• [Task to carry out]:
Could each record be restated word for word?

── Records for the exercise

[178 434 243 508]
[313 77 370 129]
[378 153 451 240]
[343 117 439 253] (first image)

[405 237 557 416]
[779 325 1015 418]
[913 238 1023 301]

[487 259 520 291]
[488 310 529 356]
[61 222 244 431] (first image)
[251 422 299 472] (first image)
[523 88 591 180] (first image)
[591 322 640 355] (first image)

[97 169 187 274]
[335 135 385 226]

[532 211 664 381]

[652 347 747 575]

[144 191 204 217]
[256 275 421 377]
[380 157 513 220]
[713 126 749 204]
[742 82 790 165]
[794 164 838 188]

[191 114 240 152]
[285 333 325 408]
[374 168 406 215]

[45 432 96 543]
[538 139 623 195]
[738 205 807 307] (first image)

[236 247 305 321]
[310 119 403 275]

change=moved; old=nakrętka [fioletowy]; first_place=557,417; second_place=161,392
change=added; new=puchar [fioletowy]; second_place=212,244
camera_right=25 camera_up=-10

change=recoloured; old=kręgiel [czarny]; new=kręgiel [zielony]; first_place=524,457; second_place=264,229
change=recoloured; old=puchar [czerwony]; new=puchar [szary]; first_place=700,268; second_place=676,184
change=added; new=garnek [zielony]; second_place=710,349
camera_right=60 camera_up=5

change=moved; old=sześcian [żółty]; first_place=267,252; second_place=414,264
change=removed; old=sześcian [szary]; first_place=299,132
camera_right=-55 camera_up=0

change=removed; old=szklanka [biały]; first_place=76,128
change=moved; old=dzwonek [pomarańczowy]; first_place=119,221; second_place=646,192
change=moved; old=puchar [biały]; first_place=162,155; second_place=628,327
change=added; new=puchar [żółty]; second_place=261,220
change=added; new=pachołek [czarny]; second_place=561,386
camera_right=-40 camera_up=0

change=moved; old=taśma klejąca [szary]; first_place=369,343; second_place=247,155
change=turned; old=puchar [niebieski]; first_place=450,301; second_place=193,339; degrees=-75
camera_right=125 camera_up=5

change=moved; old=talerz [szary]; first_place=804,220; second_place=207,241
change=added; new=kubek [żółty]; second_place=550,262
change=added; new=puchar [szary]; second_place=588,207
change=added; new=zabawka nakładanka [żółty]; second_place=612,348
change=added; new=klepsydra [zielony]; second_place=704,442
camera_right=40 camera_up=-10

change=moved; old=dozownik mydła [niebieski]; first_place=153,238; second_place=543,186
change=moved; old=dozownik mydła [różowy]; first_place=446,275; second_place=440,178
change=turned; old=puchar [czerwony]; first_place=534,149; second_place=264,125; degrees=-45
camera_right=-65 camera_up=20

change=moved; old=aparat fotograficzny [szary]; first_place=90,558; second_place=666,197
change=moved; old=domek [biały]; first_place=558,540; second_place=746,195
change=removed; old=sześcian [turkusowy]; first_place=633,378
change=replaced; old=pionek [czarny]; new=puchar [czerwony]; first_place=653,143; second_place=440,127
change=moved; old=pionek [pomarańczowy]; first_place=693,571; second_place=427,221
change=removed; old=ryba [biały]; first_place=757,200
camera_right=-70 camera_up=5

────

• [Result of this task]:
[178 434 243 508]
[313 77 370 129]
[378 153 451 240]
[343 117 439 253] (first image)

[405 237 557 416]
[779 325 1015 418]
[913 238 1023 301]

[487 259 520 291]
[488 310 529 356]
[61 222 244 431] (first image)
[251 422 299 472] (first image)
[523 88 591 180] (first image)
[591 322 640 355] (first image)

[97 169 187 274]
[335 135 385 226]

[532 211 664 381]

[652 347 747 575]

[144 191 204 217]
[256 275 421 377]
[380 157 513 220]
[713 126 749 204]
[742 82 790 165]
[794 164 838 188]

[191 114 240 152]
[285 333 325 408]
[374 168 406 215]

[45 432 96 543]
[538 139 623 195]
[738 205 807 307] (first image)

[236 247 305 321]
[310 119 403 275]

change=moved; old=nakrętka [fioletowy]; first_place=557,417; second_place=161,392
change=added; new=puchar [fioletowy]; second_place=212,244
camera_right=25 camera_up=-10

change=recoloured; old=kręgiel [czarny]; new=kręgiel [zielony]; first_place=524,457; second_place=264,229
change=recoloured; old=puchar [czerwony]; new=puchar [szary]; first_place=700,268; second_place=676,184
change=added; new=garnek [zielony]; second_place=710,349
camera_right=60 camera_up=5

change=moved; old=sześcian [żółty]; first_place=267,252; second_place=414,264
change=removed; old=sześcian [szary]; first_place=299,132
camera_right=-55 camera_up=0

change=removed; old=szklanka [biały]; first_place=76,128
change=moved; old=dzwonek [pomarańczowy]; first_place=119,221; second_place=646,192
change=moved; old=puchar [biały]; first_place=162,155; second_place=628,327
change=added; new=puchar [żółty]; second_place=261,220
change=added; new=pachołek [czarny]; second_place=561,386
camera_right=-40 camera_up=0

change=moved; old=taśma klejąca [szary]; first_place=369,343; second_place=247,155
change=turned; old=puchar [niebieski]; first_place=450,301; second_place=193,339; degrees=-75
camera_right=125 camera_up=5

change=moved; old=talerz [szary]; first_place=804,220; second_place=207,241
change=added; new=kubek [żółty]; second_place=550,262
change=added; new=puchar [szary]; second_place=588,207
change=added; new=zabawka nakładanka [żółty]; second_place=612,348
change=added; new=klepsydra [zielony]; second_place=704,442
camera_right=40 camera_up=-10

change=moved; old=dozownik mydła [niebieski]; first_place=153,238; second_place=543,186
change=moved; old=dozownik mydła [różowy]; first_place=446,275; second_place=440,178
change=turned; old=puchar [czerwony]; first_place=534,149; second_place=264,125; degrees=-45
camera_right=-65 camera_up=20

change=moved; old=aparat fotograficzny [szary]; first_place=90,558; second_place=666,197
change=moved; old=domek [biały]; first_place=558,540; second_place=746,195
change=removed; old=sześcian [turkusowy]; first_place=633,378
change=replaced; old=pionek [czarny]; new=puchar [czerwony]; first_place=653,143; second_place=440,127
change=moved; old=pionek [pomarańczowy]; first_place=693,571; second_place=427,221
change=removed; old=ryba [biały]; first_place=757,200
camera_right=-70 camera_up=5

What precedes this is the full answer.